# [REQUIREMENT]
Only the lines running from the line with "P103 pin 1: NET12 -> 5V" to the end of the records below belong in the answer, each copied exactly.

______

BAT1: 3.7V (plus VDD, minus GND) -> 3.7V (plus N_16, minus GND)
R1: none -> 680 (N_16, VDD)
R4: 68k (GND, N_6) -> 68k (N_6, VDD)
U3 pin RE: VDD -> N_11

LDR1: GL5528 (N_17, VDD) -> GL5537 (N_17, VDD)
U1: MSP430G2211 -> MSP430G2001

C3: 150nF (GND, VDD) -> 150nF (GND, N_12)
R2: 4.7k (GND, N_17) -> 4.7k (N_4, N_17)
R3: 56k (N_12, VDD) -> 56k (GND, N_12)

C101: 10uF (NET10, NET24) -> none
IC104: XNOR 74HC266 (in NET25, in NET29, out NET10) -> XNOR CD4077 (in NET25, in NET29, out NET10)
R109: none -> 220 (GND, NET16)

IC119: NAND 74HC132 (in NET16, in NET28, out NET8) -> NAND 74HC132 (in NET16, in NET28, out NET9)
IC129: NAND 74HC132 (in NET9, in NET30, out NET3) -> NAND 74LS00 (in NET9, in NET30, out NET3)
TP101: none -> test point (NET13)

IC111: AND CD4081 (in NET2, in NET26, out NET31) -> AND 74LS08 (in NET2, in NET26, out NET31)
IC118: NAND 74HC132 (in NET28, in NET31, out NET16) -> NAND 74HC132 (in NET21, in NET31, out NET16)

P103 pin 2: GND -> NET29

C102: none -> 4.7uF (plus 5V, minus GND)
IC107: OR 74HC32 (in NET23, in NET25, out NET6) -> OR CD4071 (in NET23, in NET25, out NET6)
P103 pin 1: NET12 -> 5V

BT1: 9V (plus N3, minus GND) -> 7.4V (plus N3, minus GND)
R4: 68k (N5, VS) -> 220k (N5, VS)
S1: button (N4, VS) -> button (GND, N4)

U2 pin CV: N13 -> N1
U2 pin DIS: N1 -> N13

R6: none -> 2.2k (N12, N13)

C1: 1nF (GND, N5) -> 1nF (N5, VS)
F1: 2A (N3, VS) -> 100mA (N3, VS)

______

# [RESULT FOR THIS TASK]
P103 pin 1: NET12 -> 5V

BT1: 9V (plus N3, minus GND) -> 7.4V (plus N3, minus GND)
R4: 68k (N5, VS) -> 220k (N5, VS)
S1: button (N4, VS) -> button (GND, N4)

U2 pin CV: N13 -> N1
U2 pin DIS: N1 -> N13

R6: none -> 2.2k (N12, N13)

C1: 1nF (GND, N5) -> 1nF (N5, VS)
F1: 2A (N3, VS) -> 100mA (N3, VS)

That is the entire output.